**Required action:** Scan the records below for the string "azul" and return every line where it appears.

**Input:**
= = = = =
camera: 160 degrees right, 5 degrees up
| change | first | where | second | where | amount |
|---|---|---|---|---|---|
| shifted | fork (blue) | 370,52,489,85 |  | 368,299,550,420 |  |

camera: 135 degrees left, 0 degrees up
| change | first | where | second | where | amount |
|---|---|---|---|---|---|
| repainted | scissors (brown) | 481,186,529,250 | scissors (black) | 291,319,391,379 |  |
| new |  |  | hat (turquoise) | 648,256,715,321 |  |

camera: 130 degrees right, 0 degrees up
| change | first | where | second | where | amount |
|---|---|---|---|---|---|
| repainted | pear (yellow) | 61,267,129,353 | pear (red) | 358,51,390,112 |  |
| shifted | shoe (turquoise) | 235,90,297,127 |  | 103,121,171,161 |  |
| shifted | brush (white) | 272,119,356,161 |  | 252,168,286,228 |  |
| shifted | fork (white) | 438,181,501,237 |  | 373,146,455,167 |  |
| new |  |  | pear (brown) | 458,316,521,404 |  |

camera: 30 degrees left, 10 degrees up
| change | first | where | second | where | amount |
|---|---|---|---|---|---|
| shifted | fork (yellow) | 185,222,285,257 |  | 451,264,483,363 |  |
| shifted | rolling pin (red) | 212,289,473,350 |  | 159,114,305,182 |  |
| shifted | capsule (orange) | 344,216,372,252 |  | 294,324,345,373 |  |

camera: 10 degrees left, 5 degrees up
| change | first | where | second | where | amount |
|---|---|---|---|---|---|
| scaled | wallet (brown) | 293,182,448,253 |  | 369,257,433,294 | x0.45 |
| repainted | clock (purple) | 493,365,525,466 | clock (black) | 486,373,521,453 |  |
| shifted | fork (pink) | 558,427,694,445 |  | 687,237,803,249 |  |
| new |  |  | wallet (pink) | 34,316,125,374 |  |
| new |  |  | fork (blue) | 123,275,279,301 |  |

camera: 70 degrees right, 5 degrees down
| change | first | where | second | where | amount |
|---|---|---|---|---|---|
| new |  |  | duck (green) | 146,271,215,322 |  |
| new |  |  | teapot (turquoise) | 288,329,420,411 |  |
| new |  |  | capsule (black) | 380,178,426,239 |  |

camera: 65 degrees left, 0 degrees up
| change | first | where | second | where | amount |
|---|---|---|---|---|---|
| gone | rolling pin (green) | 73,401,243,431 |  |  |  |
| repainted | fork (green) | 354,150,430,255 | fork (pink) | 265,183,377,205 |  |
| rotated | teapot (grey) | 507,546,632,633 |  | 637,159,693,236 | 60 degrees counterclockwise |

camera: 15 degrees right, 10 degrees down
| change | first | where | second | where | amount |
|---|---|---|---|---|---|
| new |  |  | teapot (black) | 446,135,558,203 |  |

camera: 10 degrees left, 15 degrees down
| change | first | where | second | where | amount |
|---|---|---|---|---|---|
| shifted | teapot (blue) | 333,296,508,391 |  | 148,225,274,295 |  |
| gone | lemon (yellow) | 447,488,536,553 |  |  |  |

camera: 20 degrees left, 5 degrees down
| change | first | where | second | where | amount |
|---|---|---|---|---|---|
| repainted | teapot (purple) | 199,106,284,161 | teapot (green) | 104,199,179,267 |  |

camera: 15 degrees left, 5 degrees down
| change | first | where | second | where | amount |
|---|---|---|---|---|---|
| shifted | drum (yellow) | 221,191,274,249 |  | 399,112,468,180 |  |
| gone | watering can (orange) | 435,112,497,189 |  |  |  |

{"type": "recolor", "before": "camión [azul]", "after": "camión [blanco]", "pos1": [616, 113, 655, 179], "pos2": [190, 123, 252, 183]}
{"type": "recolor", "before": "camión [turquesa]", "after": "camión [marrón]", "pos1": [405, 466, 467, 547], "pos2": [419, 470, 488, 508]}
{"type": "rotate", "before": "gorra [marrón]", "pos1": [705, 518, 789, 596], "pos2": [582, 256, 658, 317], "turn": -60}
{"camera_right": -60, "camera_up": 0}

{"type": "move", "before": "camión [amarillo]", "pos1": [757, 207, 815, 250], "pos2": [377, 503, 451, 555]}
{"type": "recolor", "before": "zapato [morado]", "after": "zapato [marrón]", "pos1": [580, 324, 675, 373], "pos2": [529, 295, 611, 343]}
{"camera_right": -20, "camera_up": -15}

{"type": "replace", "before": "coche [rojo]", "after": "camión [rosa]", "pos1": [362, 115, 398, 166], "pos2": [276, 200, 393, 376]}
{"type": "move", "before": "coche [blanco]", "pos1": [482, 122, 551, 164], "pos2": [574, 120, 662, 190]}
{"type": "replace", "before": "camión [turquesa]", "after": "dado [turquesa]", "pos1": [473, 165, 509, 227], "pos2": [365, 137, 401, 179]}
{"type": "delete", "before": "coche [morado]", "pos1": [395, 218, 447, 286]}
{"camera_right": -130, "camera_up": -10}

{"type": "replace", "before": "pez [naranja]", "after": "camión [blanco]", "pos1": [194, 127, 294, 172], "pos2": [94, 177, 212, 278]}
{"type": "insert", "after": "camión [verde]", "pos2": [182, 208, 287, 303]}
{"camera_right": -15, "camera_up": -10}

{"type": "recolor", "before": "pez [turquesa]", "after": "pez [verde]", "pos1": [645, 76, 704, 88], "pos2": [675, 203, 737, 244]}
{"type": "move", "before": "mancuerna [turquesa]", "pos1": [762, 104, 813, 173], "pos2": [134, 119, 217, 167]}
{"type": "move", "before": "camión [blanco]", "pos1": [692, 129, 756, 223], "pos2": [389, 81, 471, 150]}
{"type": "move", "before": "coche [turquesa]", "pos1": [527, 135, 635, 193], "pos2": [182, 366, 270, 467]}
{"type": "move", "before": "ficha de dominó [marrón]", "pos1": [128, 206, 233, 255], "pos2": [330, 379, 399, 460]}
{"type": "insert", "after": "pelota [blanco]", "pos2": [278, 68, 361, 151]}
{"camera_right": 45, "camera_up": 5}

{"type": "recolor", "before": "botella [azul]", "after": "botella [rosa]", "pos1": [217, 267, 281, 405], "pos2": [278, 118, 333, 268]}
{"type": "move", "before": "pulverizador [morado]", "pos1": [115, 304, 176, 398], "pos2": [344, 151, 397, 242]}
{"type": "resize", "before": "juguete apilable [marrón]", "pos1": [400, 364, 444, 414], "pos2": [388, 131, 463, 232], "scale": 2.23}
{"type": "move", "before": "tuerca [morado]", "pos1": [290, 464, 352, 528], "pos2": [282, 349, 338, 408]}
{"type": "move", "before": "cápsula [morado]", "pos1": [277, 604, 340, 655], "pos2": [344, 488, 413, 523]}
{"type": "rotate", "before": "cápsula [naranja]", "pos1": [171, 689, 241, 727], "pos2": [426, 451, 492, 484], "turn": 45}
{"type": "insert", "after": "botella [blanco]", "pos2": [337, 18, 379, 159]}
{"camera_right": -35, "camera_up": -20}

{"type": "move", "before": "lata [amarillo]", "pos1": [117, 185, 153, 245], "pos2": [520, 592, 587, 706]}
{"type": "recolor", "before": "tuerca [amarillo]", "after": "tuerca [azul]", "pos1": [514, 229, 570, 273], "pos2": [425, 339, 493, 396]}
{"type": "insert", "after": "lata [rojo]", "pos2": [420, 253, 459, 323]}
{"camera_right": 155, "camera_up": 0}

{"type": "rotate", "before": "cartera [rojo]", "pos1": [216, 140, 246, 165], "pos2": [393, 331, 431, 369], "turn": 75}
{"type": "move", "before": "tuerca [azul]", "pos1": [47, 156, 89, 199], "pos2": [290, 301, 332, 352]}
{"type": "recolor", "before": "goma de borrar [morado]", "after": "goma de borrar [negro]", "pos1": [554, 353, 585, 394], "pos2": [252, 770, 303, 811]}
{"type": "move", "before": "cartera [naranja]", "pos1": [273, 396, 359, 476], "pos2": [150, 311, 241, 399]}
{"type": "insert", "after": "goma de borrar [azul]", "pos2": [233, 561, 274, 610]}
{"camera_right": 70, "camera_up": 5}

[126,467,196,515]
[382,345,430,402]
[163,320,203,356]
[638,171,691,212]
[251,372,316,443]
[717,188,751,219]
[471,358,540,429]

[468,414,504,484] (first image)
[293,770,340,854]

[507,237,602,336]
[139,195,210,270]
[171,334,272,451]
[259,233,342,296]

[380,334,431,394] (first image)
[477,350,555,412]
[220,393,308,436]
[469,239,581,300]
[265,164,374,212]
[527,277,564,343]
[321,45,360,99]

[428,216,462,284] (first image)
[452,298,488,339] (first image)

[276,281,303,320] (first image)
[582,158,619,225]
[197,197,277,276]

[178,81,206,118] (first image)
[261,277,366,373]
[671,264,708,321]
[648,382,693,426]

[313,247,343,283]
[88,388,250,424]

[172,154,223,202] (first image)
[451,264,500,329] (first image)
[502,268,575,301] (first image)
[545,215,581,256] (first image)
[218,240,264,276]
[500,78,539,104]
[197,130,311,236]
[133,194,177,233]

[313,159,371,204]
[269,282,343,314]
= = = = =
**Written reply:**
{"type": "recolor", "before": "camión [azul]", "after": "camión [blanco]", "pos1": [616, 113, 655, 179], "pos2": [190, 123, 252, 183]}
{"type": "recolor", "before": "botella [azul]", "after": "botella [rosa]", "pos1": [217, 267, 281, 405], "pos2": [278, 118, 333, 268]}
{"type": "recolor", "before": "tuerca [amarillo]", "after": "tuerca [azul]", "pos1": [514, 229, 570, 273], "pos2": [425, 339, 493, 396]}
{"type": "move", "before": "tuerca [azul]", "pos1": [47, 156, 89, 199], "pos2": [290, 301, 332, 352]}
{"type": "insert", "after": "goma de borrar [azul]", "pos2": [233, 561, 274, 610]}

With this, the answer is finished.